Assigned task: Return exactly the lines of the records below, starting at the line that contains "DHT pin VCC: 5V -> 3V3" and ending at the line that contains "RGB: KY-016 -> SMD5050", with both of those lines kept.

+++

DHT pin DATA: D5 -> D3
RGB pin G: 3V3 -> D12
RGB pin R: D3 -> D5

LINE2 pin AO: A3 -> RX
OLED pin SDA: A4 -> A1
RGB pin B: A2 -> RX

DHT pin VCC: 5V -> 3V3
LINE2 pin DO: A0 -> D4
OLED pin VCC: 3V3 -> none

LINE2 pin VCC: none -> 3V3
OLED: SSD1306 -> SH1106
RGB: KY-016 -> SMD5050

+++

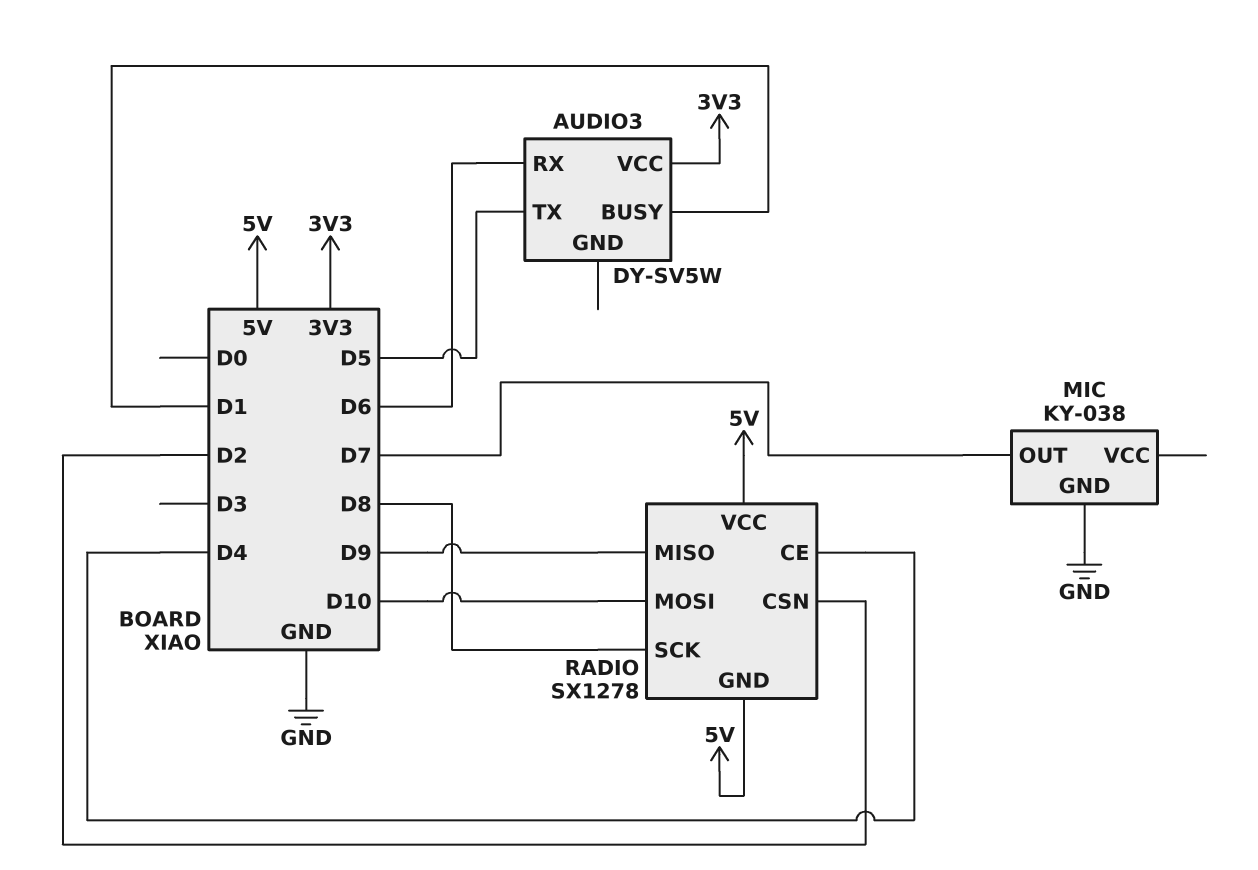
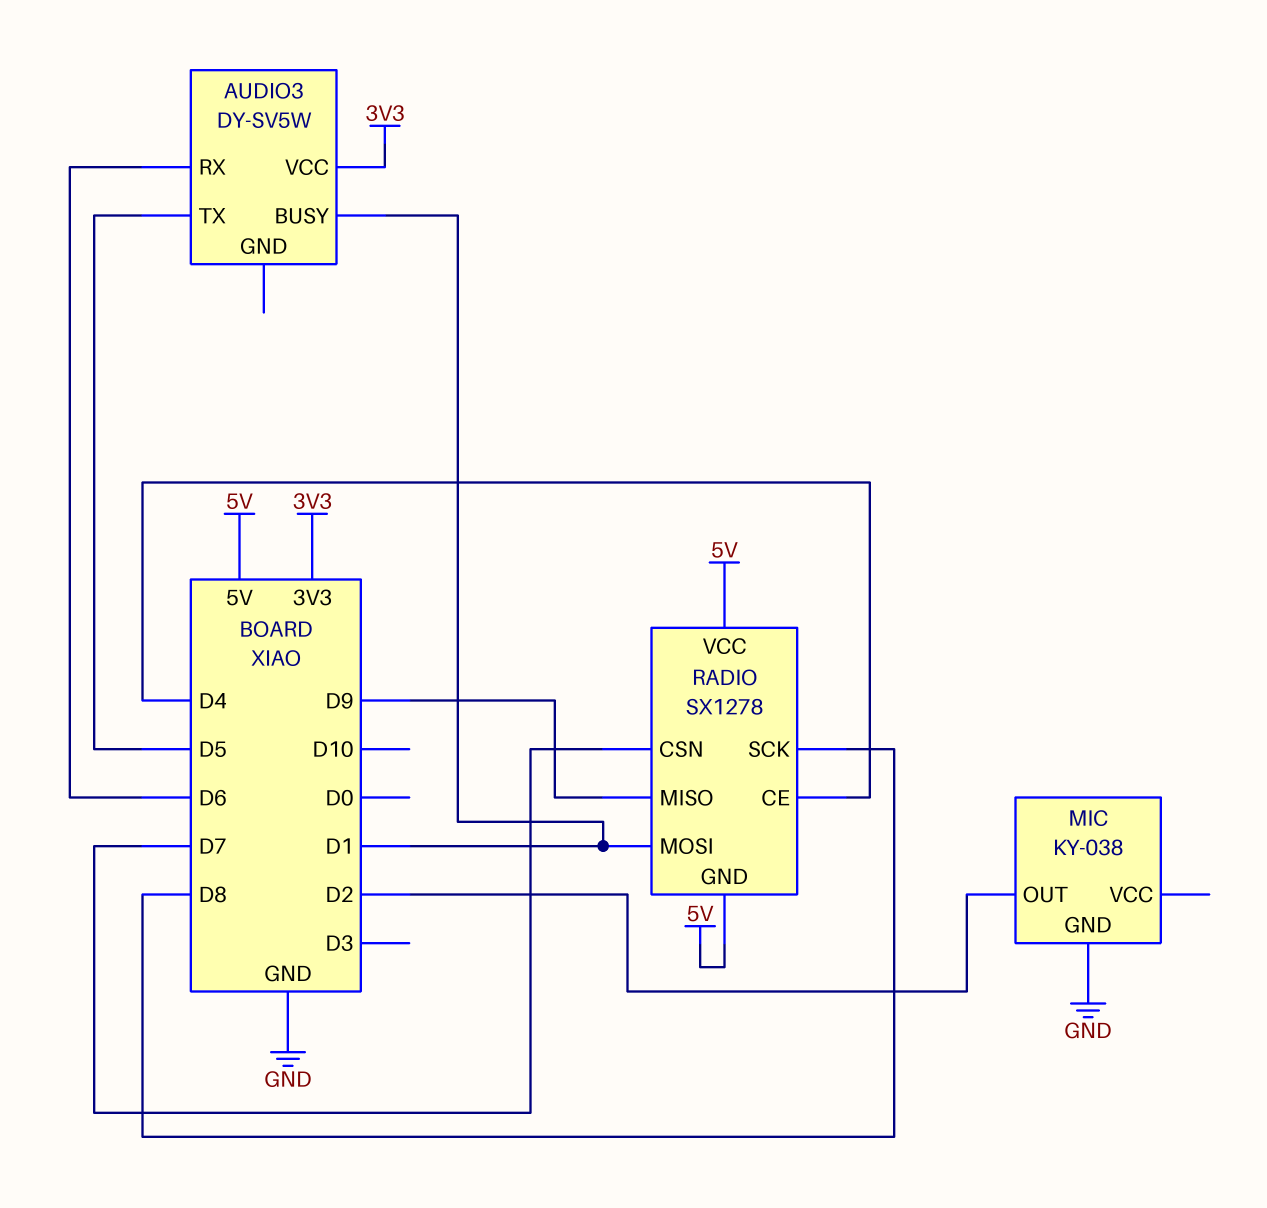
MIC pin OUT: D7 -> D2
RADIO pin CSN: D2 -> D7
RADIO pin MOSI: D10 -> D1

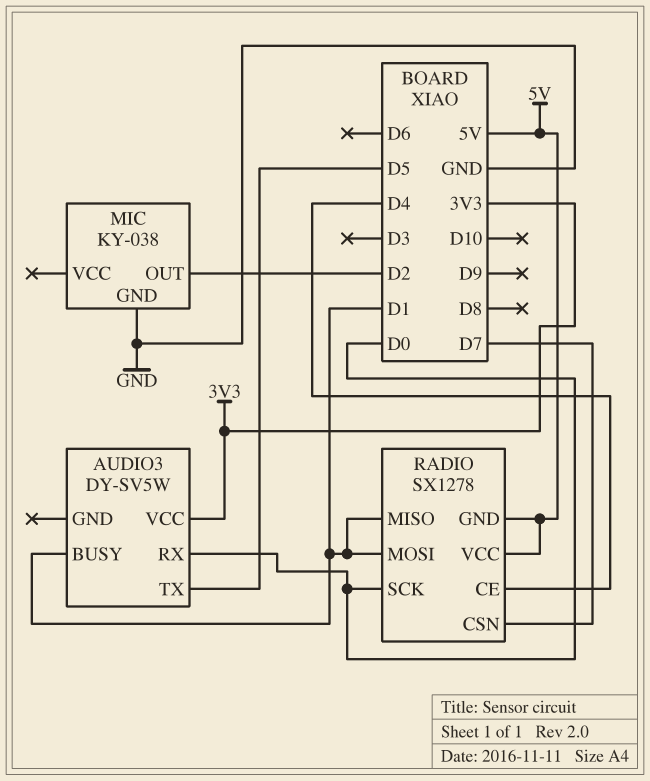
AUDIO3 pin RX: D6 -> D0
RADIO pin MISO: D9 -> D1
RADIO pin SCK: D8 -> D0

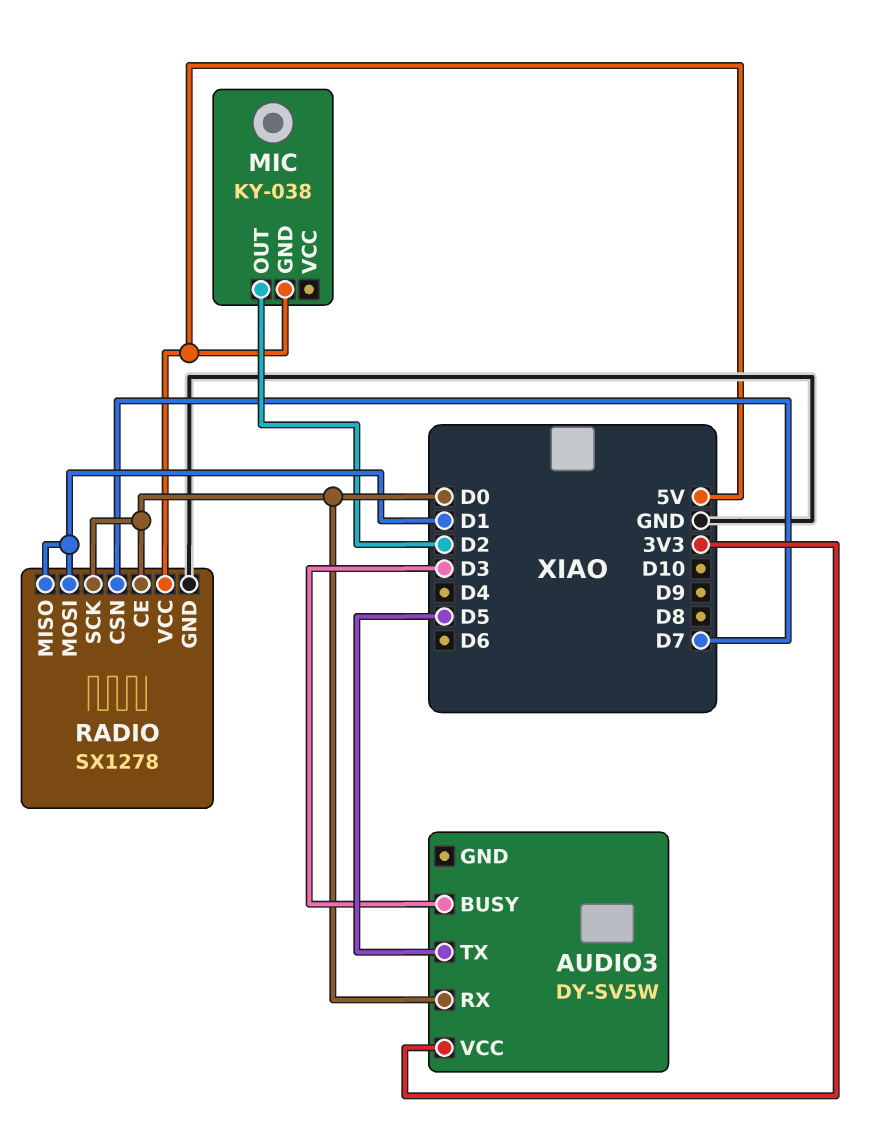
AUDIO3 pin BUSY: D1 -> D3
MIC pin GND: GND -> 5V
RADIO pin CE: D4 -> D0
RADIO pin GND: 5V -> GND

+++

The completed task:
DHT pin VCC: 5V -> 3V3
LINE2 pin DO: A0 -> D4
OLED pin VCC: 3V3 -> none

LINE2 pin VCC: none -> 3V3
OLED: SSD1306 -> SH1106
RGB: KY-016 -> SMD5050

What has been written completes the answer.